Exercise goal: Scan the records for the word "none". Report each line where it occurs.

Records shown:
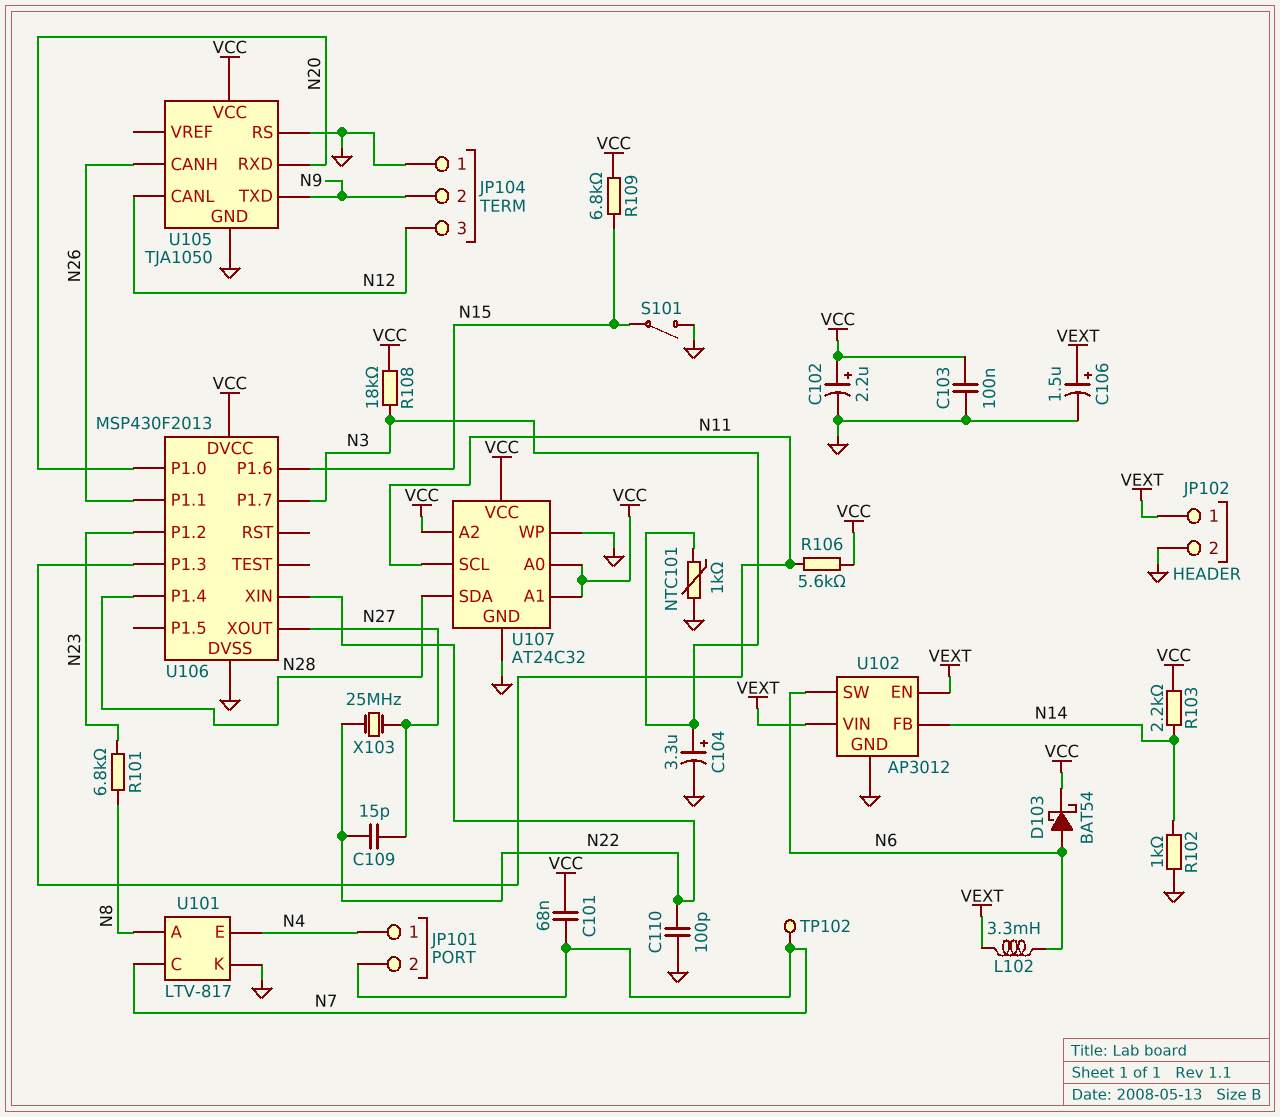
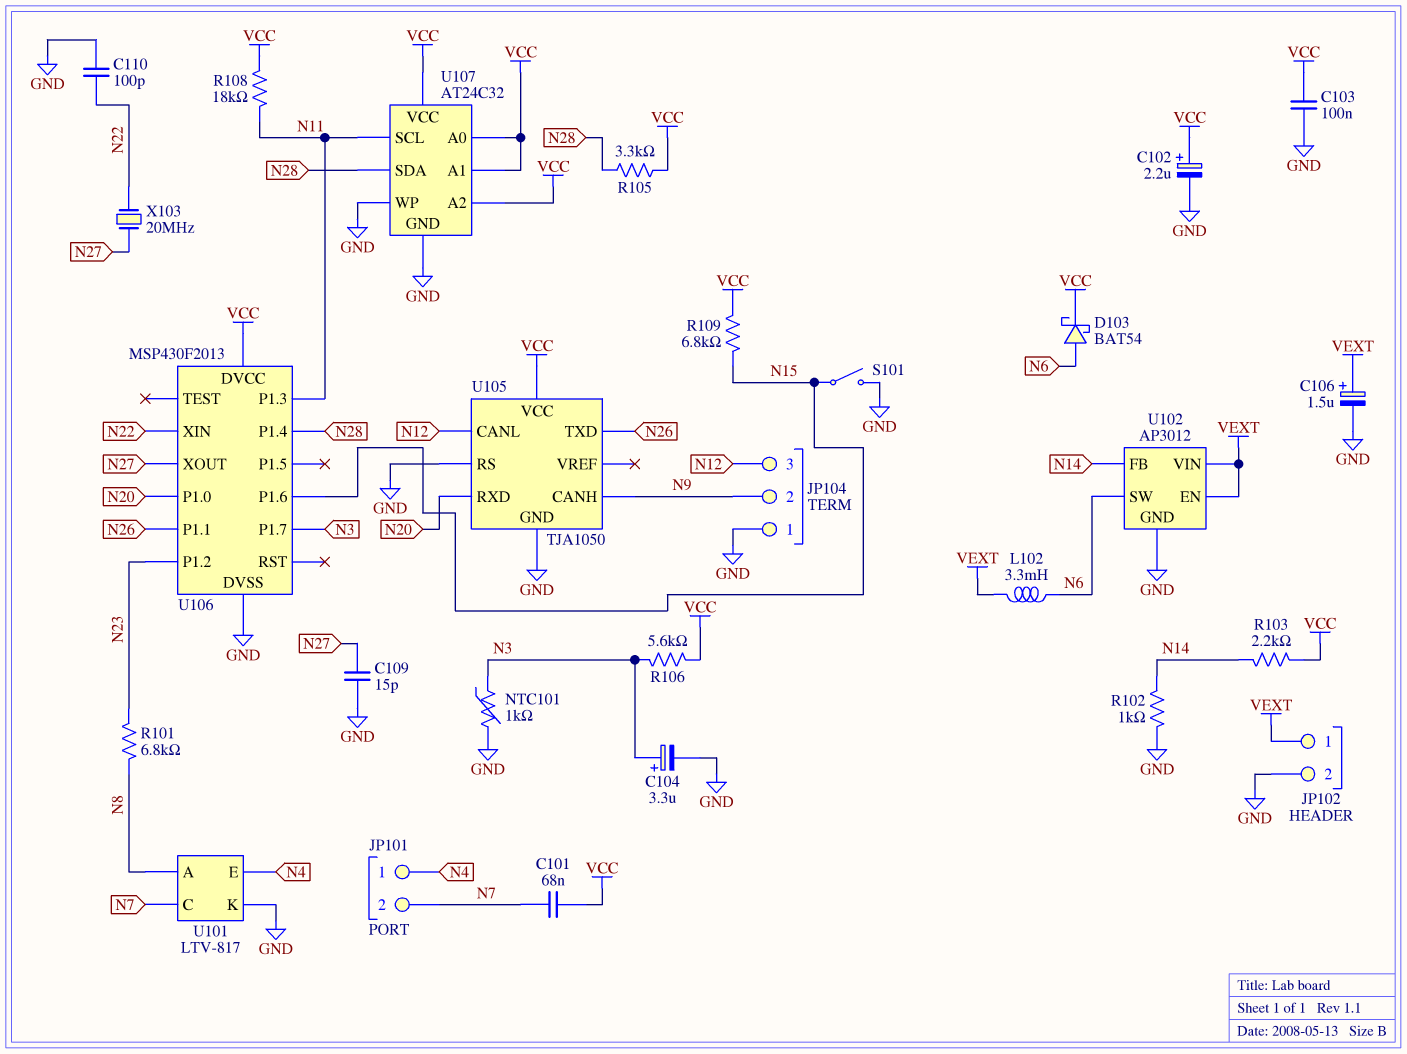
C109: 15pF (N22, N27) -> 15pF (GND, N27)
R105: none -> 3.3k (N28, VCC)
R106: 5.6k (N11, VCC) -> 5.6k (N3, VCC)
R108: 18k (N3, VCC) -> 18k (N11, VCC)
TP102: test point (N7) -> none
U105 pin CANH: N26 -> N9
U105 pin TXD: N9 -> N26
X103: 25MHz (N22, N27) -> 20MHz (N22, N27)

Response:
R105: none -> 3.3k (N28, VCC)
TP102: test point (N7) -> none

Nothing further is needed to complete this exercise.